### Task
Where the listing below has a line with "camera: 70 degrees right, 0 degrees up", write out exactly that line and every line after it, stopping after the line with "appeared: white_kasimema [602 372 89 121]".

### Dataset records
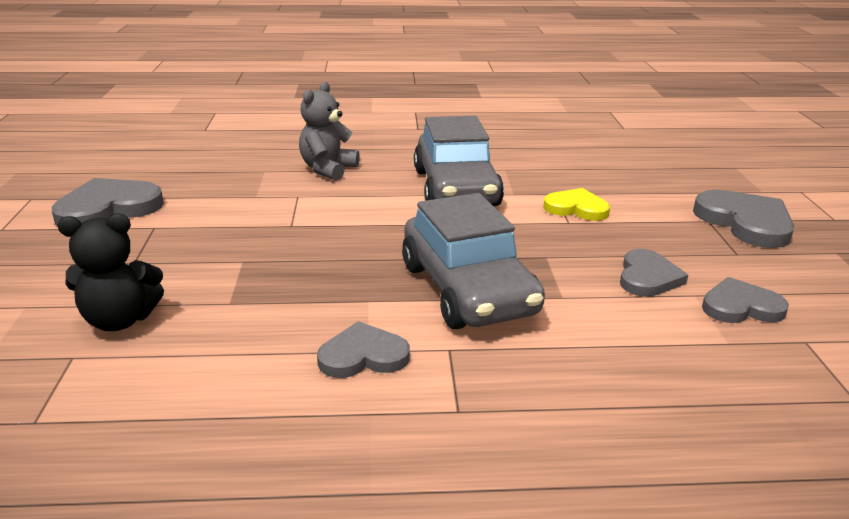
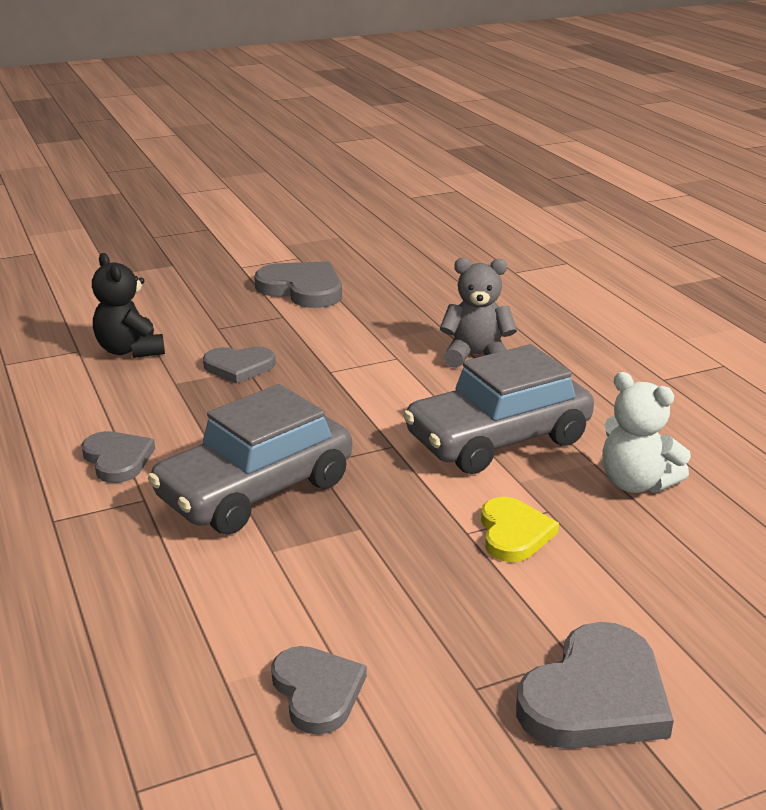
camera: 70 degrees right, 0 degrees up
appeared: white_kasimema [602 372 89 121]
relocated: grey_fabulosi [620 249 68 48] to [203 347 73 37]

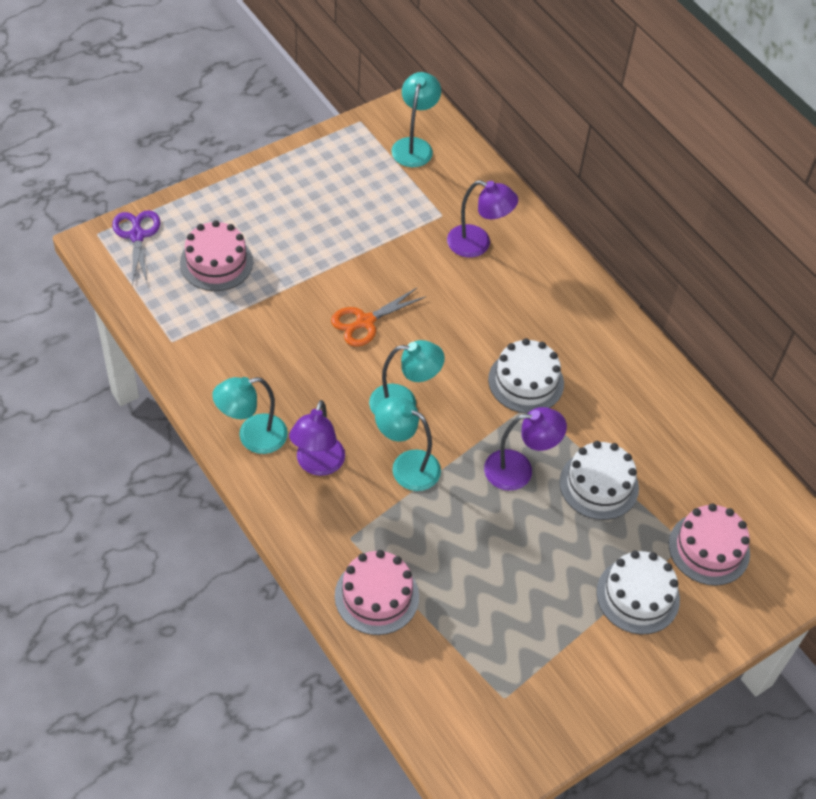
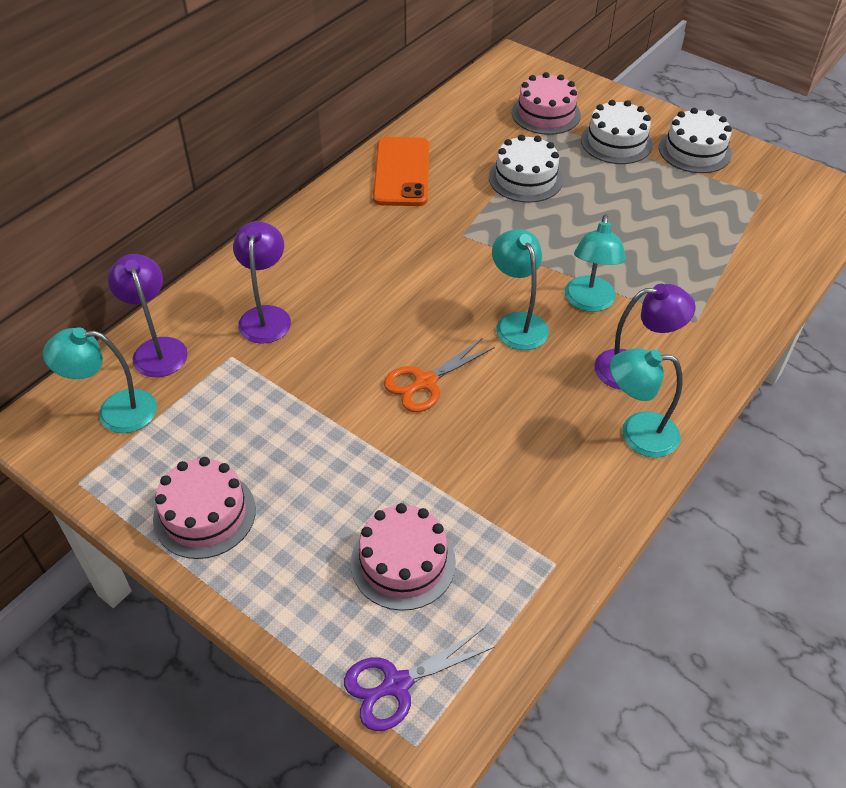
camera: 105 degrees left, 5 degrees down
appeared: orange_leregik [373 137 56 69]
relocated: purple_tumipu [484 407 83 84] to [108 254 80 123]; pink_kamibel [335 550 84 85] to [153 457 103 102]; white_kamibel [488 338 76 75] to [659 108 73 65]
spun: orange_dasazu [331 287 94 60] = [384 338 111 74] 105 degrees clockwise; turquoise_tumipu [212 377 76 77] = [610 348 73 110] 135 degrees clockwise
--
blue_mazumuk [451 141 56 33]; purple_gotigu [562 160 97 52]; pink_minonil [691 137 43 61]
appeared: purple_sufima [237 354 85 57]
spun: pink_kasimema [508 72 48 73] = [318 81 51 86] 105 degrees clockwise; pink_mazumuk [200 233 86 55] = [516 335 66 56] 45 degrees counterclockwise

### Task result
camera: 70 degrees right, 0 degrees up
appeared: white_kasimema [602 372 89 121]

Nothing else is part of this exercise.